## Task brief
Where in the listing does the string "robot" appear? Copy every line that holds it.

** Supplied data follows **

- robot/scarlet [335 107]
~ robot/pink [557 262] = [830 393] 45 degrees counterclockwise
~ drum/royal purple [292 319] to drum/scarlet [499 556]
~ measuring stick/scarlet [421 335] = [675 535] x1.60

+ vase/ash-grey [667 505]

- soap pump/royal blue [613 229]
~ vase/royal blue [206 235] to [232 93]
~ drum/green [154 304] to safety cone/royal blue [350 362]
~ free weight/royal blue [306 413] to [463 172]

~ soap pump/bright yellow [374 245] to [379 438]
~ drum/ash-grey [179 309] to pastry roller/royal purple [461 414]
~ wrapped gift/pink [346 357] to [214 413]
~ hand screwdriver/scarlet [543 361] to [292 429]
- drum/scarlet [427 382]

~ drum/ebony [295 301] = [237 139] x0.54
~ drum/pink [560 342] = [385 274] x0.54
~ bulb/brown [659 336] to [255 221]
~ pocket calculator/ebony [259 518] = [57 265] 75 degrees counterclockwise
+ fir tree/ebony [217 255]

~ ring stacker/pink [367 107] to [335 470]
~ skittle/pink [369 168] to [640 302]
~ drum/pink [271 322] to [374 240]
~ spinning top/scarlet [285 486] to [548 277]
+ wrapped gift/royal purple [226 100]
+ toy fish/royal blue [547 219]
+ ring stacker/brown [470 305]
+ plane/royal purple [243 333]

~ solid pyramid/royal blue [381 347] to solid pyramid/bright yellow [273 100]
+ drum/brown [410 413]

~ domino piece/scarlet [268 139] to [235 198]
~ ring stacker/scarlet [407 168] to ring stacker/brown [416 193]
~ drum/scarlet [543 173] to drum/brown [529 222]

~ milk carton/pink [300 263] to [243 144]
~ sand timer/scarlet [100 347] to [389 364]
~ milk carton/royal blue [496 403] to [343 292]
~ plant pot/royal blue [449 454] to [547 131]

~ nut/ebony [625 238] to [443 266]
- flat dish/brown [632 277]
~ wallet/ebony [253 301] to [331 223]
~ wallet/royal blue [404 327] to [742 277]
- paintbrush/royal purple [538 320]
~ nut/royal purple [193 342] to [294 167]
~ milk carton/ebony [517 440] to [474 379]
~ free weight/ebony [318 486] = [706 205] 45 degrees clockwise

** End of Supplied data **

## Problem solution
- robot/scarlet [335 107]
~ robot/pink [557 262] = [830 393] 45 degrees counterclockwise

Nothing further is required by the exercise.